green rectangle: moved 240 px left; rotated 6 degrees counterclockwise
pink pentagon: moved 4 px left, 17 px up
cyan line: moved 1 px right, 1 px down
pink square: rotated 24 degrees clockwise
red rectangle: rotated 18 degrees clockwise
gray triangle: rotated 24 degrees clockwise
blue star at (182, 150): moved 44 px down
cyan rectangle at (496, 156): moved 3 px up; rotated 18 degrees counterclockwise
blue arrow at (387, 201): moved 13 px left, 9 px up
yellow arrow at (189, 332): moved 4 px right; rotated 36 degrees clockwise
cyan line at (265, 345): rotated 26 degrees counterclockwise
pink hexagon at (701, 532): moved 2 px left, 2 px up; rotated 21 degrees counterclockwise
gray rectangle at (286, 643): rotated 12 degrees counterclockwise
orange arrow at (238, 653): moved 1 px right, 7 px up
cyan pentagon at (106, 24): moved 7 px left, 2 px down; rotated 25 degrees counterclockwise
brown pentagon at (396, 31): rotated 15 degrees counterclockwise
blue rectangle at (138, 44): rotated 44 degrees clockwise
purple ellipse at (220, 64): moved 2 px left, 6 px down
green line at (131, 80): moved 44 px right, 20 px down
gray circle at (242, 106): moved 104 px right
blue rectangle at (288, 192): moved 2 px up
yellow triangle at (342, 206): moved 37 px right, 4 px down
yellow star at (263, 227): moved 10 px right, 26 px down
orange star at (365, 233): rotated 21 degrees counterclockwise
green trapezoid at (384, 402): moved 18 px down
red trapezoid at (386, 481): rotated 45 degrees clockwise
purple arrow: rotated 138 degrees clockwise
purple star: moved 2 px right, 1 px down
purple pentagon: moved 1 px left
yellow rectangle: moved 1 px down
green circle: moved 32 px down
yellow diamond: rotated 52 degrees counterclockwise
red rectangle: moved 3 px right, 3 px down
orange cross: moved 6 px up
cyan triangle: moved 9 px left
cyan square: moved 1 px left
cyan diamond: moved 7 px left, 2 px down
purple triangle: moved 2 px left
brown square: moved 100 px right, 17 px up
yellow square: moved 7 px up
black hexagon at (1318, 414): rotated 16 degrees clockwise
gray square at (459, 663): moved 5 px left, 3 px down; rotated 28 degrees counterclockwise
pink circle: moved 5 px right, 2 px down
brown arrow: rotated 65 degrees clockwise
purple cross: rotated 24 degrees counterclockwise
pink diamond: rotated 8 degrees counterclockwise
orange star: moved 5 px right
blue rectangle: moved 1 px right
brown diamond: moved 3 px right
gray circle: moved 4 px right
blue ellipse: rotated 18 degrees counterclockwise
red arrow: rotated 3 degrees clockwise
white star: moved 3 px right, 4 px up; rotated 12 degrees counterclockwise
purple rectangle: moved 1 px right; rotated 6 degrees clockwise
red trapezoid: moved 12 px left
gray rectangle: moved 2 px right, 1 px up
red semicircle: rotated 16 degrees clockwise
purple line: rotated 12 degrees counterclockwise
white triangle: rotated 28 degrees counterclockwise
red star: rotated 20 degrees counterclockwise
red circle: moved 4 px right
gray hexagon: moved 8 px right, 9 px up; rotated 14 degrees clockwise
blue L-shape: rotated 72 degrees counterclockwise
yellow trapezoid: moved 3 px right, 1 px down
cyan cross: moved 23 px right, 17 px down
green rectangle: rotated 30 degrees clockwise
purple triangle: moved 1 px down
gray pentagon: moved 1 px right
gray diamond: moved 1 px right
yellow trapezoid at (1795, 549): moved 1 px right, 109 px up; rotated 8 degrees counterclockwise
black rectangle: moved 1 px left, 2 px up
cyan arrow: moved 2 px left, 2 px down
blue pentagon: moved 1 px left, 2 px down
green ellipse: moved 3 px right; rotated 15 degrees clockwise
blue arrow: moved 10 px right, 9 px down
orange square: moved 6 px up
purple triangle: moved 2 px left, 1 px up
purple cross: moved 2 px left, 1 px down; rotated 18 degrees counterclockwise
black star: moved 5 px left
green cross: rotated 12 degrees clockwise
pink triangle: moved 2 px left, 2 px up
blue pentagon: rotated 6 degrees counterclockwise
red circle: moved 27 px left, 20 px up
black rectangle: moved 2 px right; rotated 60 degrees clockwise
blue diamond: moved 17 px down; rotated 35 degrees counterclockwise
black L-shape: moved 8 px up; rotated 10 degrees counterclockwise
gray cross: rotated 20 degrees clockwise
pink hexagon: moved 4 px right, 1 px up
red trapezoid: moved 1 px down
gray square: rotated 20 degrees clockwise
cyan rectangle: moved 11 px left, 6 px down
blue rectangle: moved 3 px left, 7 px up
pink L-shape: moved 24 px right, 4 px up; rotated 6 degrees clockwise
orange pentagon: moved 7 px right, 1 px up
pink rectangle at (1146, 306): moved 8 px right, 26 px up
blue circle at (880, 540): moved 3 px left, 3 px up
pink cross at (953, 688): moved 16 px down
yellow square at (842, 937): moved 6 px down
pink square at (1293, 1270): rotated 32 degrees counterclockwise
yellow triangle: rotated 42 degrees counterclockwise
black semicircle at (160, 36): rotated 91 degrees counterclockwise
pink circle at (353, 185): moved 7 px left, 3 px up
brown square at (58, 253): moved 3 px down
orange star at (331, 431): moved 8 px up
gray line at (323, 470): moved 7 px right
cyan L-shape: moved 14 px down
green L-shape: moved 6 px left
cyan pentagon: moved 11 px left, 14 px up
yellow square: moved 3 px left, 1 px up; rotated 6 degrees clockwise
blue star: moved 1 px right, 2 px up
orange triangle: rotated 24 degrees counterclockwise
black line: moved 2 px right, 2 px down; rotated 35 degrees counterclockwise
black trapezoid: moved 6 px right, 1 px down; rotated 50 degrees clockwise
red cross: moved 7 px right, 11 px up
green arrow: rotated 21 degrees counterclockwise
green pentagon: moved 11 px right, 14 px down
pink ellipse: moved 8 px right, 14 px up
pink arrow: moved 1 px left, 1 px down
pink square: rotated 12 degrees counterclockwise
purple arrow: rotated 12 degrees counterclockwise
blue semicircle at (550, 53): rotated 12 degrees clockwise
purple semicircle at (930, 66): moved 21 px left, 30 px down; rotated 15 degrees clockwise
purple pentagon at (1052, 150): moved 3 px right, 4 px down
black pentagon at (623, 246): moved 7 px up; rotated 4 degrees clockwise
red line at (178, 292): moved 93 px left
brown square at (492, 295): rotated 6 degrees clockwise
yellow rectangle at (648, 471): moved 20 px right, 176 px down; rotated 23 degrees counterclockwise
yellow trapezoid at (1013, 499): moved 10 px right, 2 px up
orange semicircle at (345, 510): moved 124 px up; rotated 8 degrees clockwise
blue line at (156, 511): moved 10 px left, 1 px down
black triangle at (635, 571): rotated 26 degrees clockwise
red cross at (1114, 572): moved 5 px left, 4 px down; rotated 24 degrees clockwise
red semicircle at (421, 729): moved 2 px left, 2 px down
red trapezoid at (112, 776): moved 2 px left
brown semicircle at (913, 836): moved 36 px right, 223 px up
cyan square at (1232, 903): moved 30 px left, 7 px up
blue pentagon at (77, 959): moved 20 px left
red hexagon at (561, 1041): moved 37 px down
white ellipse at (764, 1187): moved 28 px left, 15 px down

### Exercise aim
Using the data above, transcribe the lines that run from the line with "purple cross: rotated" to the line with "red semicircle: rotated 16 degrees clockwise", both ends kept, and output nothing else.

### Finished exercise
purple cross: rotated 24 degrees counterclockwise
pink diamond: rotated 8 degrees counterclockwise
orange star: moved 5 px right
blue rectangle: moved 1 px right
brown diamond: moved 3 px right
gray circle: moved 4 px right
blue ellipse: rotated 18 degrees counterclockwise
red arrow: rotated 3 degrees clockwise
white star: moved 3 px right, 4 px up; rotated 12 degrees counterclockwise
purple rectangle: moved 1 px right; rotated 6 degrees clockwise
red trapezoid: moved 12 px left
gray rectangle: moved 2 px right, 1 px up
red semicircle: rotated 16 degrees clockwise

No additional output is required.